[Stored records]
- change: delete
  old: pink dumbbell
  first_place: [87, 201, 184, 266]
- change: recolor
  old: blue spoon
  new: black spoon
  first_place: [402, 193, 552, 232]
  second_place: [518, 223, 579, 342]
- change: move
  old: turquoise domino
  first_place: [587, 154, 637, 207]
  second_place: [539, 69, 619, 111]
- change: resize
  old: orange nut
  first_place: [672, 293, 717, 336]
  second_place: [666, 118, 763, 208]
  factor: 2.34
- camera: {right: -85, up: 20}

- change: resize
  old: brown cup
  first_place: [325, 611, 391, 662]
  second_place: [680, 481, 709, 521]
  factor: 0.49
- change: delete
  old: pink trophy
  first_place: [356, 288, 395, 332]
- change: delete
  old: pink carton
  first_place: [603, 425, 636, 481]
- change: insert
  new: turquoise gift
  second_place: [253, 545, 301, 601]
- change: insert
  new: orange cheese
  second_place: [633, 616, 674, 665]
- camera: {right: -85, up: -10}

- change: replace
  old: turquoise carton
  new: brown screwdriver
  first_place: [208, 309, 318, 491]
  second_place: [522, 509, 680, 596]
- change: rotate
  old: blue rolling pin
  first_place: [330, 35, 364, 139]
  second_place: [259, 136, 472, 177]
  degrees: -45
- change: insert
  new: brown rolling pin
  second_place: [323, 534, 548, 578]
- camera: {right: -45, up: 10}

▶ To do: Write out exactly the lines above between the line with "old: blue spoon" and the line with "factor: 2.34", inclusive, and nothing beyond them.

▶ Task output:
  old: blue spoon
  new: black spoon
  first_place: [402, 193, 552, 232]
  second_place: [518, 223, 579, 342]
- change: move
  old: turquoise domino
  first_place: [587, 154, 637, 207]
  second_place: [539, 69, 619, 111]
- change: resize
  old: orange nut
  first_place: [672, 293, 717, 336]
  second_place: [666, 118, 763, 208]
  factor: 2.34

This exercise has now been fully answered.